Records from a data source
=-=-=
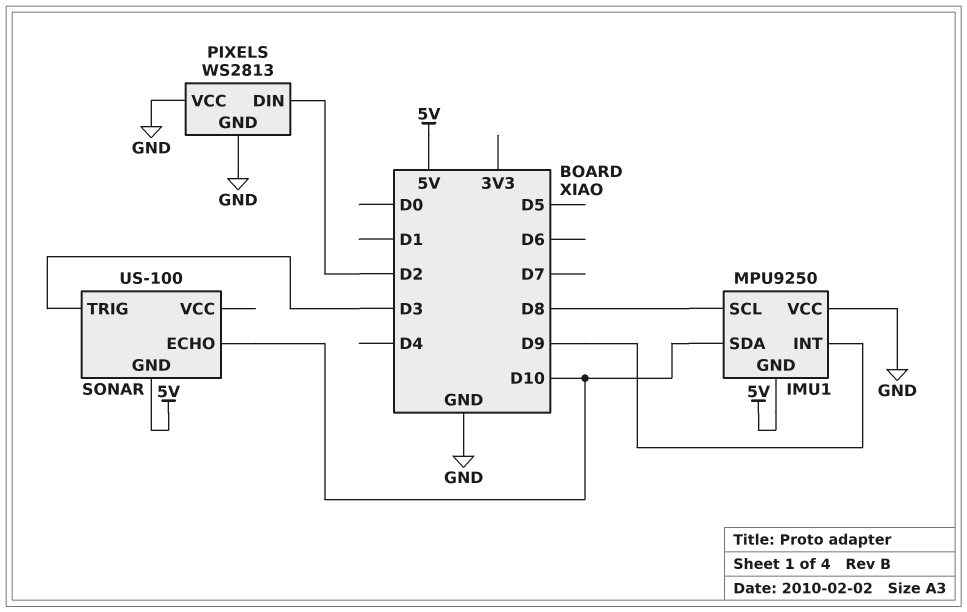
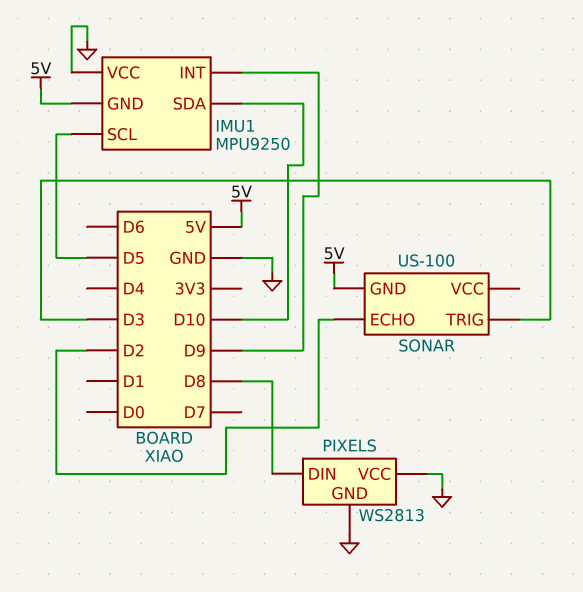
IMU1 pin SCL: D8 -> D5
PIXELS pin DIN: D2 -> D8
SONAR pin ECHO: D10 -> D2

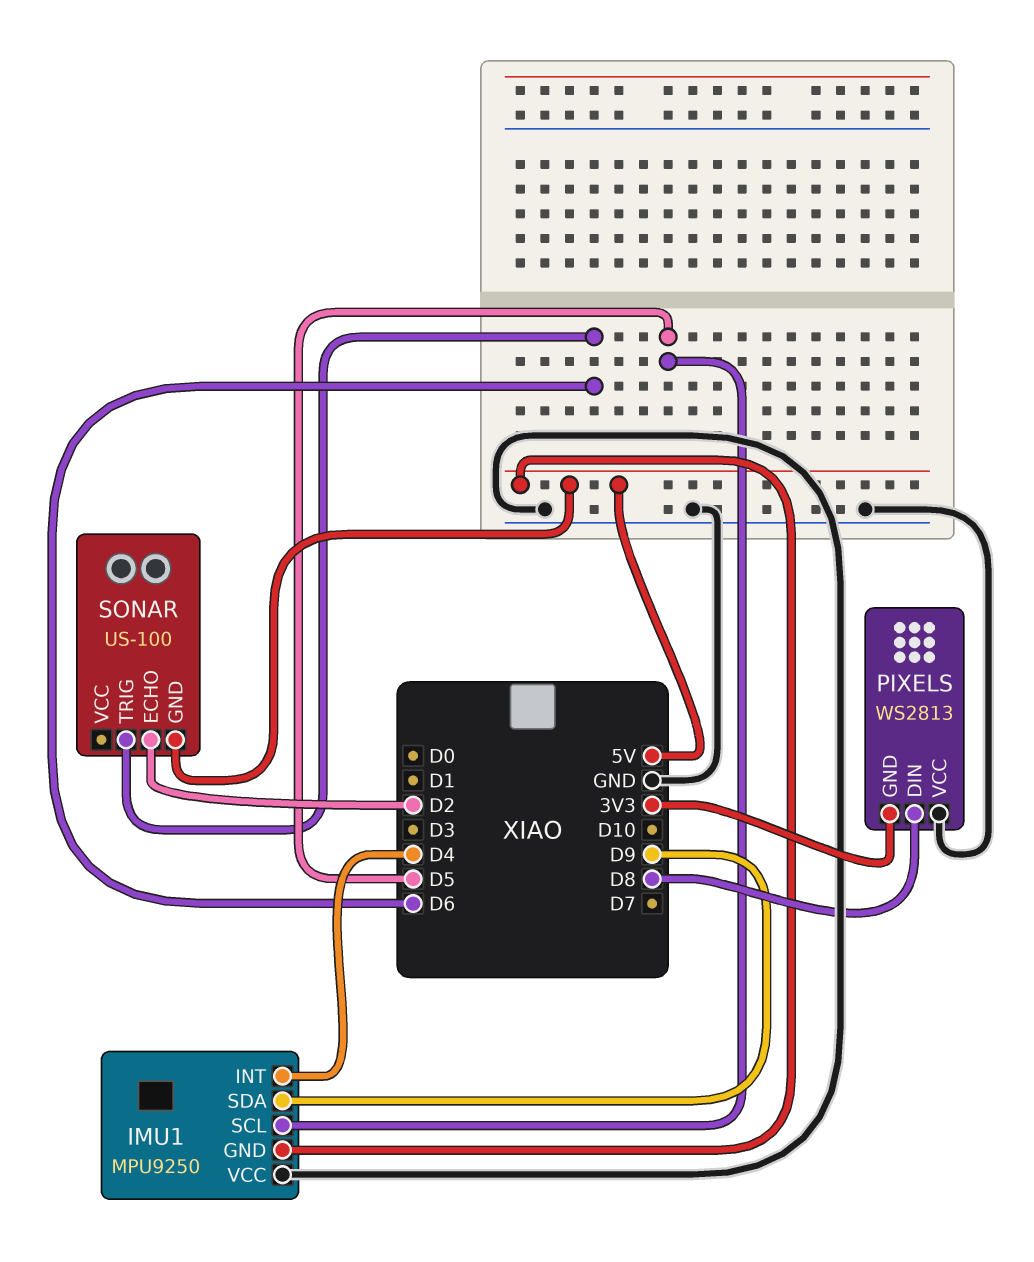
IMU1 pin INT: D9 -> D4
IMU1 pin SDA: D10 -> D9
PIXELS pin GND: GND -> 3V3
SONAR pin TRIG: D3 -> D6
=-=-=
WORK INSTRUCTIONS »
Because pictures are not wanted, give every entry above again exactly without them.

FINISHED TASK »
IMU1 pin SCL: D8 -> D5
PIXELS pin DIN: D2 -> D8
SONAR pin ECHO: D10 -> D2

IMU1 pin INT: D9 -> D4
IMU1 pin SDA: D10 -> D9
PIXELS pin GND: GND -> 3V3
SONAR pin TRIG: D3 -> D6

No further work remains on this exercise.